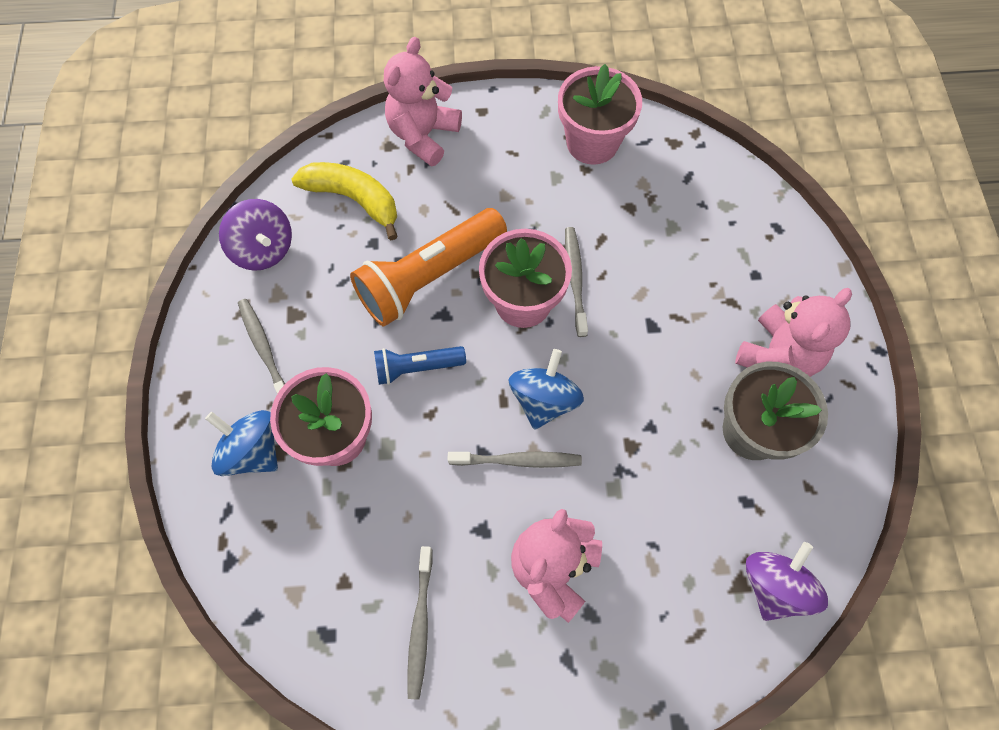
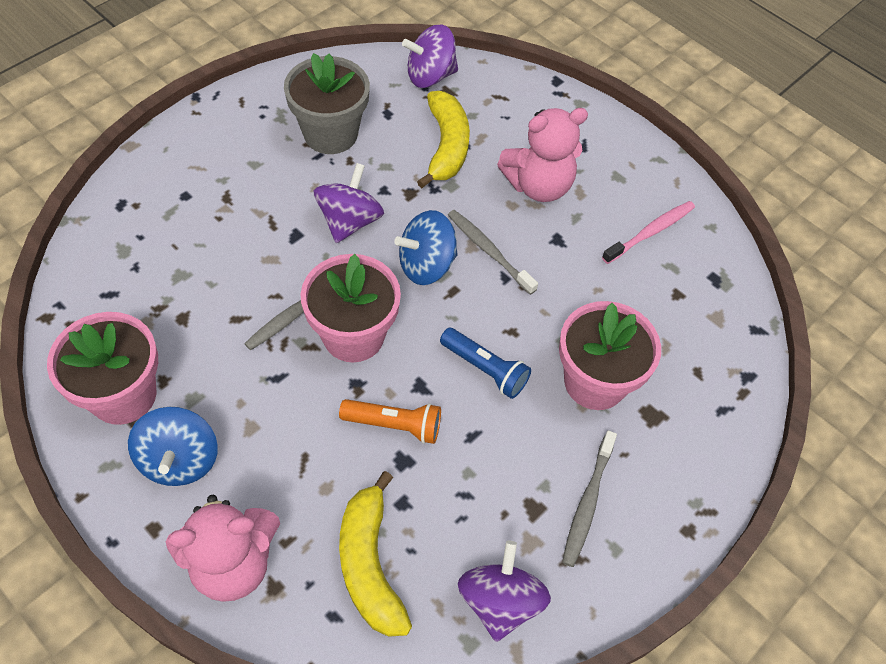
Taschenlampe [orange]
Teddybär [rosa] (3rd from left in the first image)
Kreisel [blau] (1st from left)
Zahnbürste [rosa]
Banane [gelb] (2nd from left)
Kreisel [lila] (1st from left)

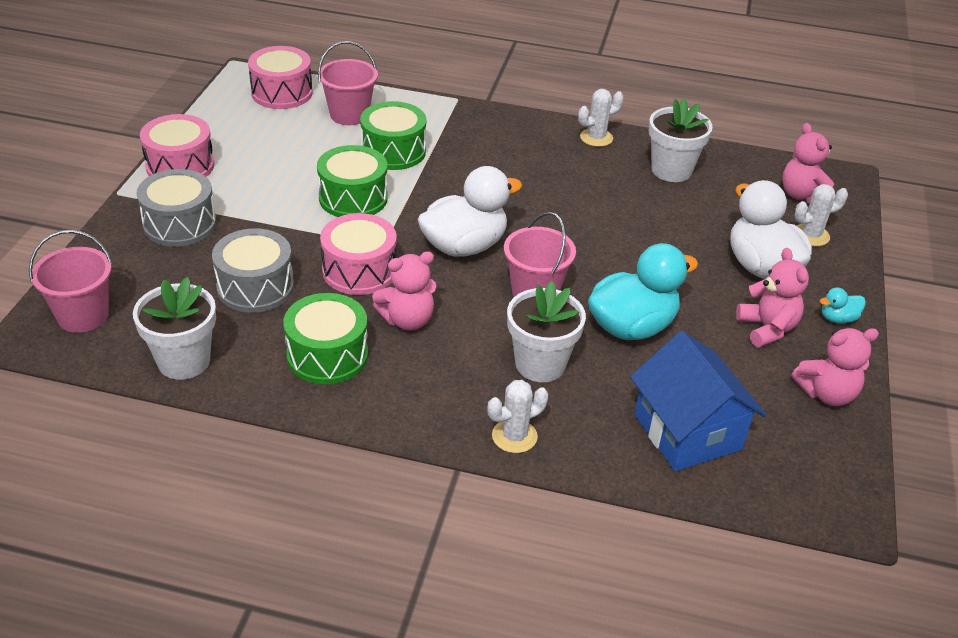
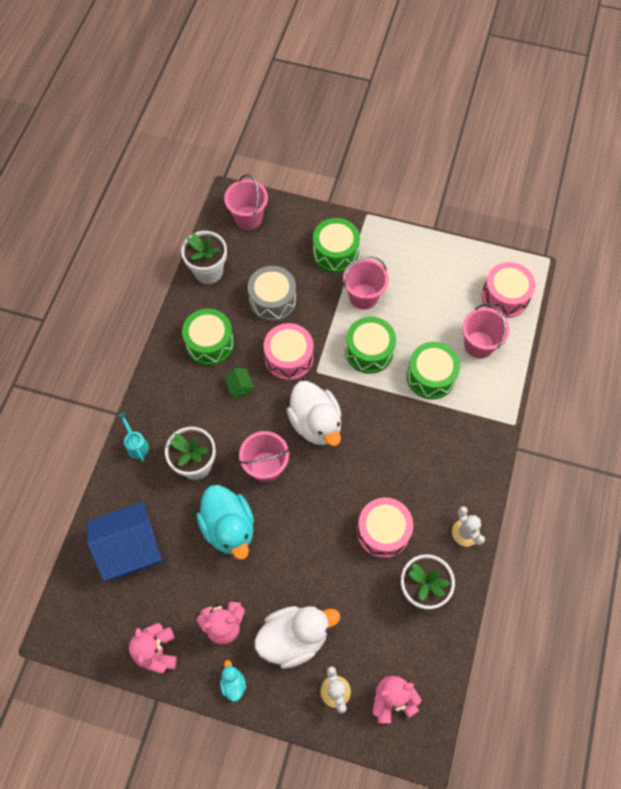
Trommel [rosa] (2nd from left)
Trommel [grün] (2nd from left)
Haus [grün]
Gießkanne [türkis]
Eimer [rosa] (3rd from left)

# # #

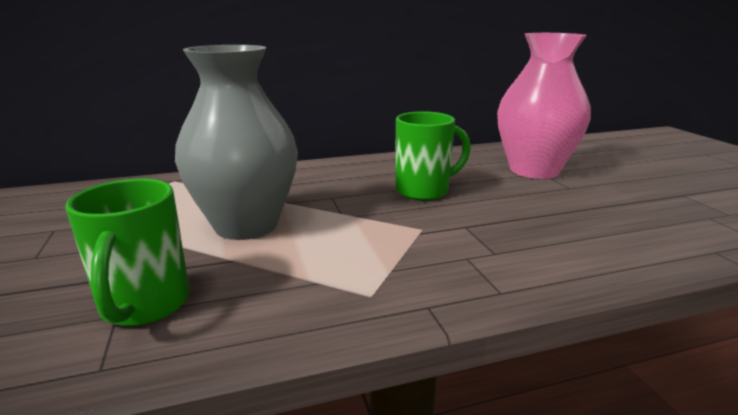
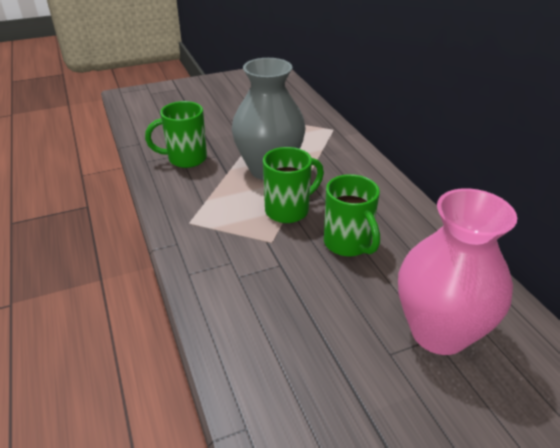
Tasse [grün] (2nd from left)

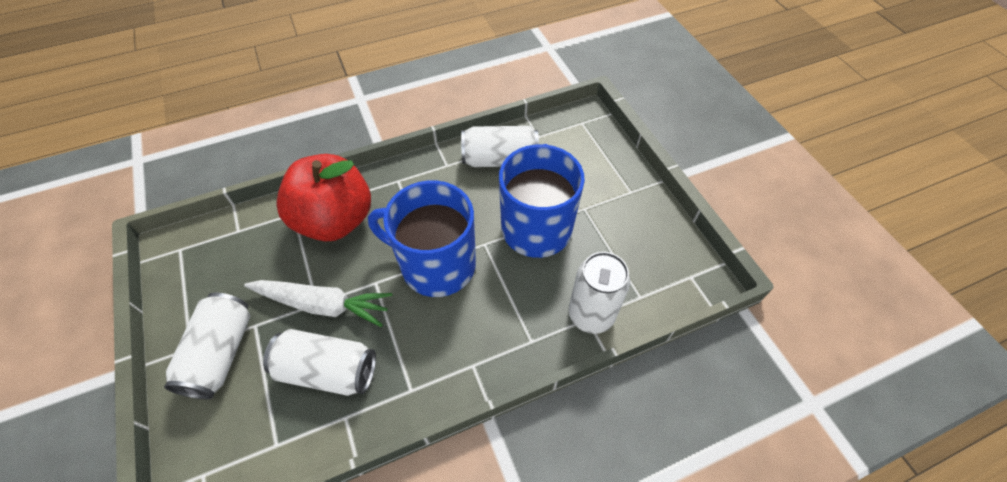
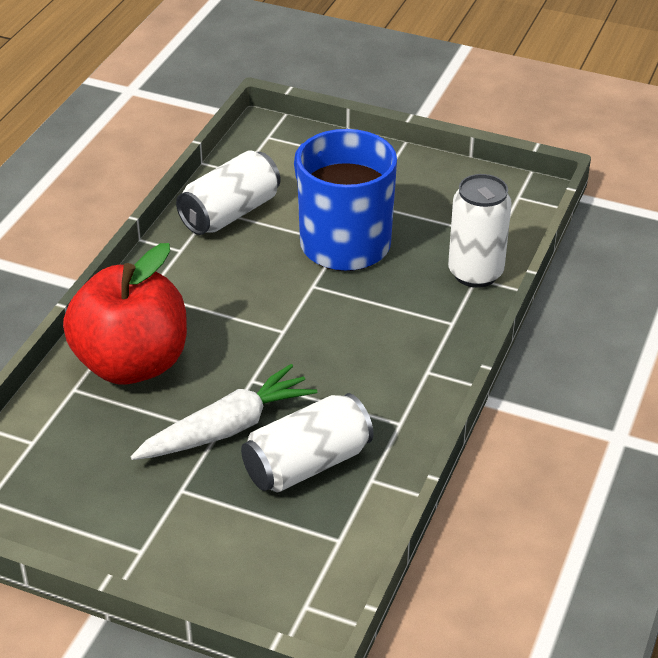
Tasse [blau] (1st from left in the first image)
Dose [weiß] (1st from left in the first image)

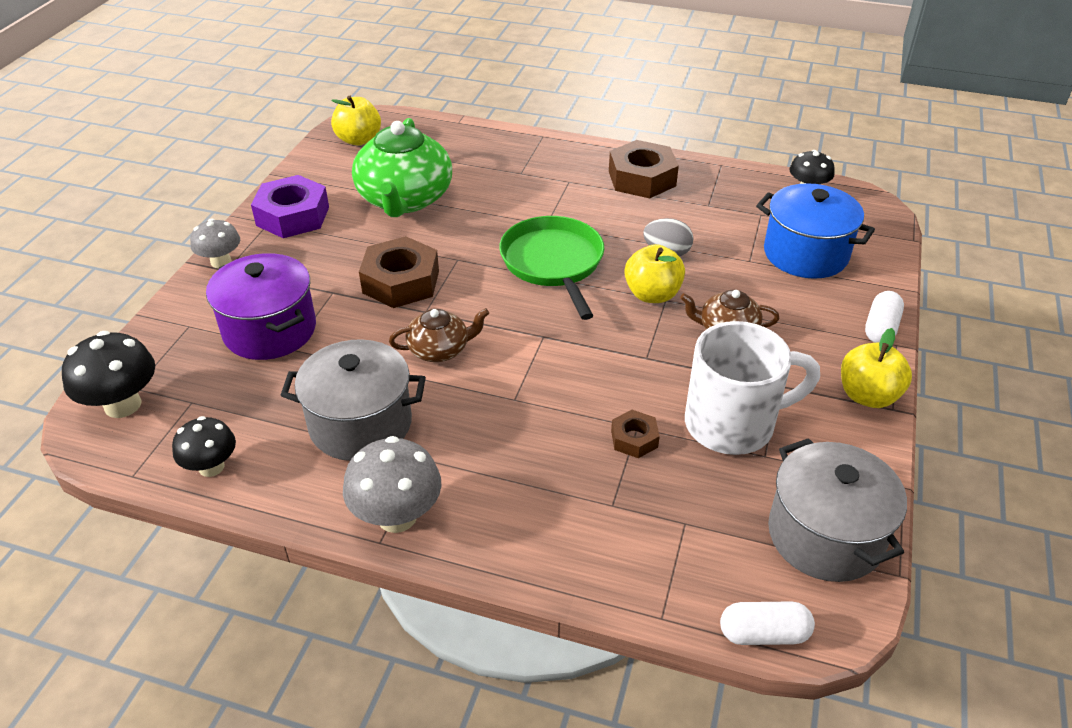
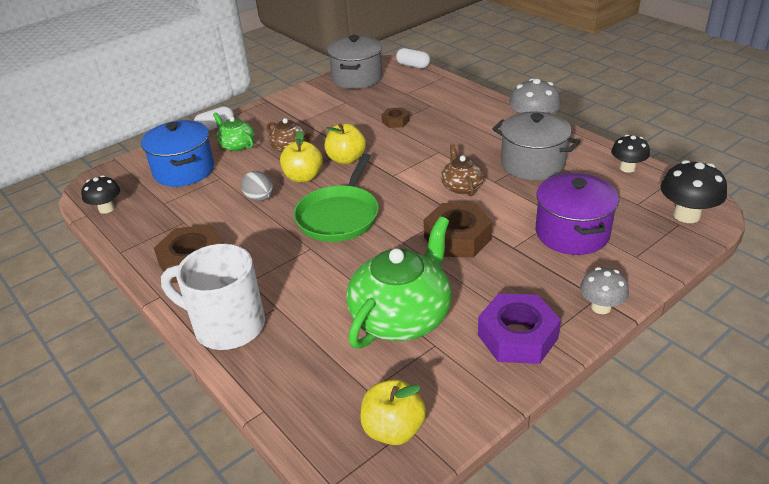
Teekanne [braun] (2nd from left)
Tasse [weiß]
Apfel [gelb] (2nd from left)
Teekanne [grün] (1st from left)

# # #

Problem: Write out every line of the data that holds the word "weiß".

Written solution:
Dose [weiß] (1st from left in the first image)
Tasse [weiß]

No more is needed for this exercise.